▶ **Work to be completed**
Below are several entries. Transcribe exactly those lines that fall from the one with "(224, 253) = (456, 280): none" through the one with "(586, 392) = (203, 68): blue", end lines included.

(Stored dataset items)
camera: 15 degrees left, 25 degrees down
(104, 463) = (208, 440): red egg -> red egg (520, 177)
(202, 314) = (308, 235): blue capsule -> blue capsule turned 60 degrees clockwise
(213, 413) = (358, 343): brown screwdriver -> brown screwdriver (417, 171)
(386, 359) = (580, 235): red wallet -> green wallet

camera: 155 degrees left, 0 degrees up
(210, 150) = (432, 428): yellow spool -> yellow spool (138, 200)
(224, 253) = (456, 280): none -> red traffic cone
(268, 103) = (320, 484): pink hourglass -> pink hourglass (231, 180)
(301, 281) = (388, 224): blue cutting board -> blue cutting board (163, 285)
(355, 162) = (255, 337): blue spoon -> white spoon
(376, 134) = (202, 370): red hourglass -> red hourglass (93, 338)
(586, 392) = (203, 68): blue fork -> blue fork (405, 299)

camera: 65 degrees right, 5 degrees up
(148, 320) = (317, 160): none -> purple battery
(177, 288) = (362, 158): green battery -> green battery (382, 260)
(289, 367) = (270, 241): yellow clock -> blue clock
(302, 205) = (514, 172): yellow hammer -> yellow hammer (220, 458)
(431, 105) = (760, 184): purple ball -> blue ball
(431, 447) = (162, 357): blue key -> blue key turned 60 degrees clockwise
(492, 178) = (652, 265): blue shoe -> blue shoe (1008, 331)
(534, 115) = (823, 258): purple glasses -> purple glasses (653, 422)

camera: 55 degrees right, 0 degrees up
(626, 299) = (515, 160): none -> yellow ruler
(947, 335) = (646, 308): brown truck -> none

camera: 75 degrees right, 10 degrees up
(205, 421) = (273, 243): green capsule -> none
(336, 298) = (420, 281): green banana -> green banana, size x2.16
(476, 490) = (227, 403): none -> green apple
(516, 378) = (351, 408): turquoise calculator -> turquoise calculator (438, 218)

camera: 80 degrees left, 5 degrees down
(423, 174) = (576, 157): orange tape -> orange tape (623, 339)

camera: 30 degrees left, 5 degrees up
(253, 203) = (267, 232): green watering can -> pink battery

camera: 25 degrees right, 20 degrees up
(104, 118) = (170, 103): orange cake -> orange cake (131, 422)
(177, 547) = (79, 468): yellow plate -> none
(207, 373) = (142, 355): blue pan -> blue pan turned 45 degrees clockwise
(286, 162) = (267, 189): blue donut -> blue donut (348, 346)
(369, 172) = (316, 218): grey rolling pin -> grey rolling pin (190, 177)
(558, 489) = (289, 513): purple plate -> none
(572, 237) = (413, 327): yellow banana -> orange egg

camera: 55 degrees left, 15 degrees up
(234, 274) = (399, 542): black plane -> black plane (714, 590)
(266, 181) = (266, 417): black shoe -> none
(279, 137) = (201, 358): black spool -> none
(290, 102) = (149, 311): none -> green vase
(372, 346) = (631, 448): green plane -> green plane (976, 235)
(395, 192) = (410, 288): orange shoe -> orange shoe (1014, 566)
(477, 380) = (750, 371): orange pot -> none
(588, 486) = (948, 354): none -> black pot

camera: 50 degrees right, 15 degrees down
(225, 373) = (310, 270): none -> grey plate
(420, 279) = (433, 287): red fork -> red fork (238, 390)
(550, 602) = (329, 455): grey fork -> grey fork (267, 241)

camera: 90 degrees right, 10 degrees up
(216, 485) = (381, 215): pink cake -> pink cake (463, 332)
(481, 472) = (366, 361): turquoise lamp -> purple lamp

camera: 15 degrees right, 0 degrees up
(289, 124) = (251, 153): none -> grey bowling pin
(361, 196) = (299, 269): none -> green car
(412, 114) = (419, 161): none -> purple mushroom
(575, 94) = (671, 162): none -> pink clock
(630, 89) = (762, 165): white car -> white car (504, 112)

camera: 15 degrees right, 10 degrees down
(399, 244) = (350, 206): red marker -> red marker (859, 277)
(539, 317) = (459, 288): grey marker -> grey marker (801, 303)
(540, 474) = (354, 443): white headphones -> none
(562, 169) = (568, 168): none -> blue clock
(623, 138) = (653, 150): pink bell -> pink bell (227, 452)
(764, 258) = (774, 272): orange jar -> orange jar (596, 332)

▶ **Exercise output**
(224, 253) = (456, 280): none -> red traffic cone
(268, 103) = (320, 484): pink hourglass -> pink hourglass (231, 180)
(301, 281) = (388, 224): blue cutting board -> blue cutting board (163, 285)
(355, 162) = (255, 337): blue spoon -> white spoon
(376, 134) = (202, 370): red hourglass -> red hourglass (93, 338)
(586, 392) = (203, 68): blue fork -> blue fork (405, 299)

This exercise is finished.